Problem - Nothing below is to be printed except the lines between the line holding "rug: (121, 86) -> (94, 110), turned 90" and the line holding "side table: (594, 573) -> (381, 418), moved", inclusive, each exactly as it appears.

[Source information]

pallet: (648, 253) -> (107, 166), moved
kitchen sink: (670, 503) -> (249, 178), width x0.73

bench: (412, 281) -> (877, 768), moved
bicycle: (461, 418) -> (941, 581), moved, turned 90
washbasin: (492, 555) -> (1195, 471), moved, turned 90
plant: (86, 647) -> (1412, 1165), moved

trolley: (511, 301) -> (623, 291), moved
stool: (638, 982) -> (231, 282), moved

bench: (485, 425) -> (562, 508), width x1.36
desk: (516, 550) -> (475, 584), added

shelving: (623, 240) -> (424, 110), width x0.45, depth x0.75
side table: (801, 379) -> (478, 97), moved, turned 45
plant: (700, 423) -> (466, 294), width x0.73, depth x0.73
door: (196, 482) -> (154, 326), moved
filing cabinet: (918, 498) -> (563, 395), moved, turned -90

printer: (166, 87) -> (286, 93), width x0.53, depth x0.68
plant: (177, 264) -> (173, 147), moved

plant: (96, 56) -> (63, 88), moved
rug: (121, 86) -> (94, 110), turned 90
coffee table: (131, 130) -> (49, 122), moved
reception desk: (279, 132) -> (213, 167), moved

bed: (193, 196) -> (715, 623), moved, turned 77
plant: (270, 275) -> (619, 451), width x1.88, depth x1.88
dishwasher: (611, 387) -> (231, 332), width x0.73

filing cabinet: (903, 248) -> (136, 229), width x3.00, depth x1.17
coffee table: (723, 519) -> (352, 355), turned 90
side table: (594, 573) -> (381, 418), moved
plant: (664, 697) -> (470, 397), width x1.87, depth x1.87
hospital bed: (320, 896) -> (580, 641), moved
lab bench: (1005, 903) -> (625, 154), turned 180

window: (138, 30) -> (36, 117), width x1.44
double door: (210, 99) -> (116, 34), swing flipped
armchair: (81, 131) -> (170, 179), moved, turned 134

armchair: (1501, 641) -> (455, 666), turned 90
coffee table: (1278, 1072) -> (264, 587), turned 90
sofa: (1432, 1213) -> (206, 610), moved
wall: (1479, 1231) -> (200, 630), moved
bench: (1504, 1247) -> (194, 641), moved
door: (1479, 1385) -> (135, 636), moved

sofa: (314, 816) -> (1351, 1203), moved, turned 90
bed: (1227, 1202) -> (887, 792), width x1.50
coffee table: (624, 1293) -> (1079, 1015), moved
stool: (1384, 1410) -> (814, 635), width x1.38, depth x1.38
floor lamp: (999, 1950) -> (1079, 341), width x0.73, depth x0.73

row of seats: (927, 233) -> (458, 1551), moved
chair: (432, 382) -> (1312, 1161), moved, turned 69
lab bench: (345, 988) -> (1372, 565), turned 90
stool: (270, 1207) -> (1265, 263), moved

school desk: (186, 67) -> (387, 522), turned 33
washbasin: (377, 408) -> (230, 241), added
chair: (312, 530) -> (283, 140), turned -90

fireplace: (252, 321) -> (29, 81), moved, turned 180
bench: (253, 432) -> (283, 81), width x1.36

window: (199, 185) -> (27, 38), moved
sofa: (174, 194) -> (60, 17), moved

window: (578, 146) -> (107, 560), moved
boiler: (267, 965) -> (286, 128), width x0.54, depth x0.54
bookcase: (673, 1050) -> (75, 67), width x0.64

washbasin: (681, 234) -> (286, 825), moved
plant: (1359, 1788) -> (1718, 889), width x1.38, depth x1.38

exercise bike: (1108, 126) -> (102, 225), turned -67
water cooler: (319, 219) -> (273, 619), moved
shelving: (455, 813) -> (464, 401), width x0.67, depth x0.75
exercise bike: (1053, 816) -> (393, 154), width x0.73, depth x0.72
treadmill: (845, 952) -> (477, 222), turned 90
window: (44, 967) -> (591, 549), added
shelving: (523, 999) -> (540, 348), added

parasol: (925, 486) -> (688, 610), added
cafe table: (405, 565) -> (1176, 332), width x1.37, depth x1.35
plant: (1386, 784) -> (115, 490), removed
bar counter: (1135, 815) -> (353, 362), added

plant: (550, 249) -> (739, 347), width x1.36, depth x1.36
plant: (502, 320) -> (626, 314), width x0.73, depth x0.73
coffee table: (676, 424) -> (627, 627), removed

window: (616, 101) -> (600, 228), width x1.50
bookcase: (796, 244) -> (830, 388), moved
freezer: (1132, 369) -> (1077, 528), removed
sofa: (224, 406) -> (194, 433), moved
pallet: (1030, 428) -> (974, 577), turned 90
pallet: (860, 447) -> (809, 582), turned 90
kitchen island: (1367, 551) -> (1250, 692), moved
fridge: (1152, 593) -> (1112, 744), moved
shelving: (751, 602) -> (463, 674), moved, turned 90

[/Source information]

Answer for the task -
rug: (121, 86) -> (94, 110), turned 90
coffee table: (131, 130) -> (49, 122), moved
reception desk: (279, 132) -> (213, 167), moved

bed: (193, 196) -> (715, 623), moved, turned 77
plant: (270, 275) -> (619, 451), width x1.88, depth x1.88
dishwasher: (611, 387) -> (231, 332), width x0.73

filing cabinet: (903, 248) -> (136, 229), width x3.00, depth x1.17
coffee table: (723, 519) -> (352, 355), turned 90
side table: (594, 573) -> (381, 418), moved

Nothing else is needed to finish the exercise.